WHAT YOU WILL DO
Return the data below exactly, but only from the line containing "none -> red 1x1 plate [464,512,517,565]" through the line containing "none -> lime 1x4 plate [143,253,309,318]", with both of those lines included.

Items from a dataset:
>>>
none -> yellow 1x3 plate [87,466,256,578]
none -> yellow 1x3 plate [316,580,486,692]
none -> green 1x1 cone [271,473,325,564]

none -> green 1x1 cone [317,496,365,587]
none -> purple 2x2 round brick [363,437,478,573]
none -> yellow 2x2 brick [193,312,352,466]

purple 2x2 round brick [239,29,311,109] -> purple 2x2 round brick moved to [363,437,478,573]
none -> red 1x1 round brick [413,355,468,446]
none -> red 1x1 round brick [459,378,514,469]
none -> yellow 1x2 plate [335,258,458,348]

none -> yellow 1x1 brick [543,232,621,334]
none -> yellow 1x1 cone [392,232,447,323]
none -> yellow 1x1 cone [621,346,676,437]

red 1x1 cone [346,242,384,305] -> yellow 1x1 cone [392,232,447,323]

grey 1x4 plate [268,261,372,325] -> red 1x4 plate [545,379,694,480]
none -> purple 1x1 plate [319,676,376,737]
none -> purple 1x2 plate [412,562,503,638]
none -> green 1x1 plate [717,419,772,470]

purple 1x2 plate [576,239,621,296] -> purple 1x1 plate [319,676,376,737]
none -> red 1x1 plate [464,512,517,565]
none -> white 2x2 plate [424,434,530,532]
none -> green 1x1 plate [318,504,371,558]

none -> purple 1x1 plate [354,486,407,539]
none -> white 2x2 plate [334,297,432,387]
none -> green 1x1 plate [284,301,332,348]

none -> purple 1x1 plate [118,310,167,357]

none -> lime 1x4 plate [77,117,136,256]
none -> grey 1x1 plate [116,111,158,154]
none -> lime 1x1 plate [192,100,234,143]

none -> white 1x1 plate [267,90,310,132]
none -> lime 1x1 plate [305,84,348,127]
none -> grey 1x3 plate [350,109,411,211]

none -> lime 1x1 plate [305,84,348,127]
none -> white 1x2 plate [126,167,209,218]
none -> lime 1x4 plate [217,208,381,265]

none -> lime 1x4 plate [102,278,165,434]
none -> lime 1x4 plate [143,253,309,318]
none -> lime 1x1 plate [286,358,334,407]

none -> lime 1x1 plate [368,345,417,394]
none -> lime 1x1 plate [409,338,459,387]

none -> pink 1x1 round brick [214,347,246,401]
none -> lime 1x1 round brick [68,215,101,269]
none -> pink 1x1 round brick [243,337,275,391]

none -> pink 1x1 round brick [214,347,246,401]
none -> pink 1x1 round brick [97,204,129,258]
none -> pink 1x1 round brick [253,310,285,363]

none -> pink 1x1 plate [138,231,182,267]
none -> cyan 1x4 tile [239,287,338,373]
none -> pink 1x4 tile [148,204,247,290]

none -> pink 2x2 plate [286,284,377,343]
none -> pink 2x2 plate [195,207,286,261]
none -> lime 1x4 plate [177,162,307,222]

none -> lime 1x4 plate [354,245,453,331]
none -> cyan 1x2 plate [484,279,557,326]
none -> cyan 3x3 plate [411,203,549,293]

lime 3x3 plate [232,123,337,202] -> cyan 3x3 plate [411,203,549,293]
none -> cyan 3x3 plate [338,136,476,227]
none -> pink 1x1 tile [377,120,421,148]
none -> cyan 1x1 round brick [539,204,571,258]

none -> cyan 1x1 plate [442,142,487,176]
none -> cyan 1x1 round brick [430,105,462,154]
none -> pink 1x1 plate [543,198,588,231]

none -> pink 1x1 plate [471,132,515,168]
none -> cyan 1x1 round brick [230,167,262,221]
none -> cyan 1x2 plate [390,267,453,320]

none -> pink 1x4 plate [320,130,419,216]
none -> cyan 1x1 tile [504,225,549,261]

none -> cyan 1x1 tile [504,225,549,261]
<<<
SOLUTION TO THE PROBLEM
none -> red 1x1 plate [464,512,517,565]
none -> white 2x2 plate [424,434,530,532]
none -> green 1x1 plate [318,504,371,558]

none -> purple 1x1 plate [354,486,407,539]
none -> white 2x2 plate [334,297,432,387]
none -> green 1x1 plate [284,301,332,348]

none -> purple 1x1 plate [118,310,167,357]

none -> lime 1x4 plate [77,117,136,256]
none -> grey 1x1 plate [116,111,158,154]
none -> lime 1x1 plate [192,100,234,143]

none -> white 1x1 plate [267,90,310,132]
none -> lime 1x1 plate [305,84,348,127]
none -> grey 1x3 plate [350,109,411,211]

none -> lime 1x1 plate [305,84,348,127]
none -> white 1x2 plate [126,167,209,218]
none -> lime 1x4 plate [217,208,381,265]

none -> lime 1x4 plate [102,278,165,434]
none -> lime 1x4 plate [143,253,309,318]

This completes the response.